:: Given data
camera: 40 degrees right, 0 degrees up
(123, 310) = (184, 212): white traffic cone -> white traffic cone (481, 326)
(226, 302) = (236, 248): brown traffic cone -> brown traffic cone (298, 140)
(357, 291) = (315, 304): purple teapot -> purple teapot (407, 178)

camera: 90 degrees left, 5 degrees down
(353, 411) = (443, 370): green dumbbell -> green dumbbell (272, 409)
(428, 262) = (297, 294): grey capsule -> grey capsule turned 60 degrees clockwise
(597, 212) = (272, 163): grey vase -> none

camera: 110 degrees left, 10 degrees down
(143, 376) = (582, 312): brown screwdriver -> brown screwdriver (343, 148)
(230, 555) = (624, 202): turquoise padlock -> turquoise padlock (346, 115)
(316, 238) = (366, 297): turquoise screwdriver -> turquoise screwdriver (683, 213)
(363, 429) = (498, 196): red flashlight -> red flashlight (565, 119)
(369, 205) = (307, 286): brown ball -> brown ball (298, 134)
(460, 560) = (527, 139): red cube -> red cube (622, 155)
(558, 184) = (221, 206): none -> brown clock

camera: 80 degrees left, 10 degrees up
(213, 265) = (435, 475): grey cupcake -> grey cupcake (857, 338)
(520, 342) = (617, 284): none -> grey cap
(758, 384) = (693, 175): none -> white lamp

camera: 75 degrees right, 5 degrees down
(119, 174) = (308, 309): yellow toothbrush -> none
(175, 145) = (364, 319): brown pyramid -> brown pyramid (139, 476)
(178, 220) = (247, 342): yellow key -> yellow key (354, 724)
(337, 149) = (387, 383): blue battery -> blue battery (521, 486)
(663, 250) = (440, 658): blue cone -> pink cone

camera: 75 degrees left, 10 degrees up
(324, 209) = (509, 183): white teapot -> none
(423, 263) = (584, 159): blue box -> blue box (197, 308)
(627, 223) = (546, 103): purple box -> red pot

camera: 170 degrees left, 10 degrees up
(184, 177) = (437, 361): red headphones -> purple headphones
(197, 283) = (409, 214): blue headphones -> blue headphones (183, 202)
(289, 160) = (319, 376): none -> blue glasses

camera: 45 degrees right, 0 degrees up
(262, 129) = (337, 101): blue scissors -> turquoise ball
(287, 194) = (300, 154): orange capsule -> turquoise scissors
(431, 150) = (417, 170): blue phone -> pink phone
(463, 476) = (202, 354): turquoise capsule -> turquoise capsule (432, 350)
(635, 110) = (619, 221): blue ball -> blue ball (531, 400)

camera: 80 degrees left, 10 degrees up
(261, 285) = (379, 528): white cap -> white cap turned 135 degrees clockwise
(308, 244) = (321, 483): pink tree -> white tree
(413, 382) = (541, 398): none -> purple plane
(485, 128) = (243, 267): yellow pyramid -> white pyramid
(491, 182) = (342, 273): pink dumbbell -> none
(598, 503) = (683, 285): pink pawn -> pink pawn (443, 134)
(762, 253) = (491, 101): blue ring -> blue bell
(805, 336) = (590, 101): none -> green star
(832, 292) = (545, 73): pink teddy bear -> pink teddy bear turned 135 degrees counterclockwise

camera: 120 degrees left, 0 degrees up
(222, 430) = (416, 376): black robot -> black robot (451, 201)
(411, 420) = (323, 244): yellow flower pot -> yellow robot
::::
* [Exercise] Wherever the line holding "(635, 110) = (619, 221): blue" falls in the entries above, copy exactly from it through the line holding "(413, 382) = (541, 398): none -> purple plane", inclusive, and add nothing.

* [Solution for this problem]
(635, 110) = (619, 221): blue ball -> blue ball (531, 400)

camera: 80 degrees left, 10 degrees up
(261, 285) = (379, 528): white cap -> white cap turned 135 degrees clockwise
(308, 244) = (321, 483): pink tree -> white tree
(413, 382) = (541, 398): none -> purple plane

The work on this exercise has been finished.